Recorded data
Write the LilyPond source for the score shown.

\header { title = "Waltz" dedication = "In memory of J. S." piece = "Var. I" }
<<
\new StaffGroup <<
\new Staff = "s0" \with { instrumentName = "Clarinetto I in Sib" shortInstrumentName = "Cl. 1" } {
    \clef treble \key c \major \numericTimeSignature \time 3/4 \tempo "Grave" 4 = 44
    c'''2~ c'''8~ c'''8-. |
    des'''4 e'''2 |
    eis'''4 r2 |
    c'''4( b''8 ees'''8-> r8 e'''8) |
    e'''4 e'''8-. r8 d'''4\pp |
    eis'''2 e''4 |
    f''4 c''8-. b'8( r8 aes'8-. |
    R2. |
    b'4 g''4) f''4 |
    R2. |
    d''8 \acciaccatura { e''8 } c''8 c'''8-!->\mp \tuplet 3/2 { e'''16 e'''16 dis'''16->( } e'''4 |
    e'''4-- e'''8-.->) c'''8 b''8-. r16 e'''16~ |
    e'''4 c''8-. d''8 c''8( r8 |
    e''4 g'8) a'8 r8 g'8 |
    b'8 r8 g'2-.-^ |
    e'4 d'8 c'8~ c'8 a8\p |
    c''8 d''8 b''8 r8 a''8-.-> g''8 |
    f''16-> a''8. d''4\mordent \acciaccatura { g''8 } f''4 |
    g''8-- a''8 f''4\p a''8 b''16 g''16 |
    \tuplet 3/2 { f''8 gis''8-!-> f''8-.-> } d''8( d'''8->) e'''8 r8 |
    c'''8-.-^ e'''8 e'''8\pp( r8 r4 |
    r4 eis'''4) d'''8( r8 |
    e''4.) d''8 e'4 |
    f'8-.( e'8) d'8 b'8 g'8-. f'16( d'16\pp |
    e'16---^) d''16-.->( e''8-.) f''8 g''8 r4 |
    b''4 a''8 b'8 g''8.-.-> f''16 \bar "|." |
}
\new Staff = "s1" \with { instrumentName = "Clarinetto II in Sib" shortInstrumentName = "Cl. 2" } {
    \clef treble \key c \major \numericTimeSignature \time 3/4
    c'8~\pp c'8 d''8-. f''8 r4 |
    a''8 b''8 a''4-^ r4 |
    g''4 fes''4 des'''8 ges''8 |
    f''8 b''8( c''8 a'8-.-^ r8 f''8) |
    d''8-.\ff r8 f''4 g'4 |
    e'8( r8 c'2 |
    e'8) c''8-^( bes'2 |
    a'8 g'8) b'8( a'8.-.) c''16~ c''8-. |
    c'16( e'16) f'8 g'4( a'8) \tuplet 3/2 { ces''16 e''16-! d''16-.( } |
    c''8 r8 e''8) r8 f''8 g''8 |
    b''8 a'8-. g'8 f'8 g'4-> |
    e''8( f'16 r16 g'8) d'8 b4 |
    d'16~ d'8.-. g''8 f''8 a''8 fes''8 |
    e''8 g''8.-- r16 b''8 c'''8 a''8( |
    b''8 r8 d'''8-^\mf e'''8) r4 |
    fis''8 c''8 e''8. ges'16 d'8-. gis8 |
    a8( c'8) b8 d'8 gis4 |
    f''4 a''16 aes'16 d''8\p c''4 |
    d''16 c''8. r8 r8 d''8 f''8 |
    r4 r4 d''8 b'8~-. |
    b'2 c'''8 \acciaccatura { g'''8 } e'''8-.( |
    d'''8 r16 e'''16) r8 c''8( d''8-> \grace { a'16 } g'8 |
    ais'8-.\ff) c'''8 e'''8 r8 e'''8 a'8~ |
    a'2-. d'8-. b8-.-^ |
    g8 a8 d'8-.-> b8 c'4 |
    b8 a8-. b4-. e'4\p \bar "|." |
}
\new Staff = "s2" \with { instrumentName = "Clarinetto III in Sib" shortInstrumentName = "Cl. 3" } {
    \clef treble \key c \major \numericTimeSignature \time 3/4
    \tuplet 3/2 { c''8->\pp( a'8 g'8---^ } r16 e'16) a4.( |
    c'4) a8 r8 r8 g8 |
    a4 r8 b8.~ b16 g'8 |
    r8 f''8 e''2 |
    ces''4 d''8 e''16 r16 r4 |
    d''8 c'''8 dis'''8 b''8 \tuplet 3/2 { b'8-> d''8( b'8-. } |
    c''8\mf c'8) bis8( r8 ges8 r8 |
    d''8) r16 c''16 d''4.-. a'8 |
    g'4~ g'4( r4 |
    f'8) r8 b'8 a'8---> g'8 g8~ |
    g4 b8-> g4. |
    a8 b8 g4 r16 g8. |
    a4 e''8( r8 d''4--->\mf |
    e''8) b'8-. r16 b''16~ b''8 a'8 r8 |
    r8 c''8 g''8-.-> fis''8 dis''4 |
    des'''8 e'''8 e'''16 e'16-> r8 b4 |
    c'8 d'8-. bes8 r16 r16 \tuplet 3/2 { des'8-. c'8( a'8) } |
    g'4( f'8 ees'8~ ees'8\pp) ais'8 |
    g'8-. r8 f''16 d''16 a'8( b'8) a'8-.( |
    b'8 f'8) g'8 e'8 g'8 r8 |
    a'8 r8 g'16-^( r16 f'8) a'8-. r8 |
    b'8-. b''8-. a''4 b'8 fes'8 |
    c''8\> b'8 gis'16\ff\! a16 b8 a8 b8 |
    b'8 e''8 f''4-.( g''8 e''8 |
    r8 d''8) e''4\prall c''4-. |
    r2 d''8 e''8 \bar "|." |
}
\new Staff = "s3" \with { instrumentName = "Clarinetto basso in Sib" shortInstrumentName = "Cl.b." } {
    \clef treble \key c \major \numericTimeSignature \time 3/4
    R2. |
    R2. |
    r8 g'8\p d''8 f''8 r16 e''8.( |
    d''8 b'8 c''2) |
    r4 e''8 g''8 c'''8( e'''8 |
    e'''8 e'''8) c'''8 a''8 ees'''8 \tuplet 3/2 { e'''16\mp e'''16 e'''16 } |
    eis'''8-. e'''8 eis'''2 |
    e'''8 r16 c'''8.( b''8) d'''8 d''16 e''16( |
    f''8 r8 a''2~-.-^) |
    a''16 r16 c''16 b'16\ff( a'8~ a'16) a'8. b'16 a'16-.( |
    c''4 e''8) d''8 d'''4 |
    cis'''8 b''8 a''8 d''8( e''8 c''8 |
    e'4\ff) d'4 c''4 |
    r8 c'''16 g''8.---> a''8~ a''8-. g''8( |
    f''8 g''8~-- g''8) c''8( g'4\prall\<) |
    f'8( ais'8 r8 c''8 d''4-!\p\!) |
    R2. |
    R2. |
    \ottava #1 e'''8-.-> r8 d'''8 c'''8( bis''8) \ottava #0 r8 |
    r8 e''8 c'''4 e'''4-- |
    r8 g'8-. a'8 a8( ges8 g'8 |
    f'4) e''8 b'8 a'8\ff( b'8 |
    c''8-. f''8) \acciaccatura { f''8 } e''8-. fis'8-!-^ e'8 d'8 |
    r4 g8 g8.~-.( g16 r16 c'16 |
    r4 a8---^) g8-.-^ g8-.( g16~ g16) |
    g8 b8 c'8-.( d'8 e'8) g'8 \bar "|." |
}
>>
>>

**Your goal**
Output again, unchanged, the lines from the one with "memory of J." up to and including the one with "b''8 a'8-. g'8 f'8 g'4-> |".

**Result**
\header { title = "Waltz" dedication = "In memory of J. S." piece = "Var. I" }
<<
\new StaffGroup <<
\new Staff = "s0" \with { instrumentName = "Clarinetto I in Sib" shortInstrumentName = "Cl. 1" } {
    \clef treble \key c \major \numericTimeSignature \time 3/4 \tempo "Grave" 4 = 44
    c'''2~ c'''8~ c'''8-. |
    des'''4 e'''2 |
    eis'''4 r2 |
    c'''4( b''8 ees'''8-> r8 e'''8) |
    e'''4 e'''8-. r8 d'''4\pp |
    eis'''2 e''4 |
    f''4 c''8-. b'8( r8 aes'8-. |
    R2. |
    b'4 g''4) f''4 |
    R2. |
    d''8 \acciaccatura { e''8 } c''8 c'''8-!->\mp \tuplet 3/2 { e'''16 e'''16 dis'''16->( } e'''4 |
    e'''4-- e'''8-.->) c'''8 b''8-. r16 e'''16~ |
    e'''4 c''8-. d''8 c''8( r8 |
    e''4 g'8) a'8 r8 g'8 |
    b'8 r8 g'2-.-^ |
    e'4 d'8 c'8~ c'8 a8\p |
    c''8 d''8 b''8 r8 a''8-.-> g''8 |
    f''16-> a''8. d''4\mordent \acciaccatura { g''8 } f''4 |
    g''8-- a''8 f''4\p a''8 b''16 g''16 |
    \tuplet 3/2 { f''8 gis''8-!-> f''8-.-> } d''8( d'''8->) e'''8 r8 |
    c'''8-.-^ e'''8 e'''8\pp( r8 r4 |
    r4 eis'''4) d'''8( r8 |
    e''4.) d''8 e'4 |
    f'8-.( e'8) d'8 b'8 g'8-. f'16( d'16\pp |
    e'16---^) d''16-.->( e''8-.) f''8 g''8 r4 |
    b''4 a''8 b'8 g''8.-.-> f''16 \bar "|." |
}
\new Staff = "s1" \with { instrumentName = "Clarinetto II in Sib" shortInstrumentName = "Cl. 2" } {
    \clef treble \key c \major \numericTimeSignature \time 3/4
    c'8~\pp c'8 d''8-. f''8 r4 |
    a''8 b''8 a''4-^ r4 |
    g''4 fes''4 des'''8 ges''8 |
    f''8 b''8( c''8 a'8-.-^ r8 f''8) |
    d''8-.\ff r8 f''4 g'4 |
    e'8( r8 c'2 |
    e'8) c''8-^( bes'2 |
    a'8 g'8) b'8( a'8.-.) c''16~ c''8-. |
    c'16( e'16) f'8 g'4( a'8) \tuplet 3/2 { ces''16 e''16-! d''16-.( } |
    c''8 r8 e''8) r8 f''8 g''8 |
    b''8 a'8-. g'8 f'8 g'4-> |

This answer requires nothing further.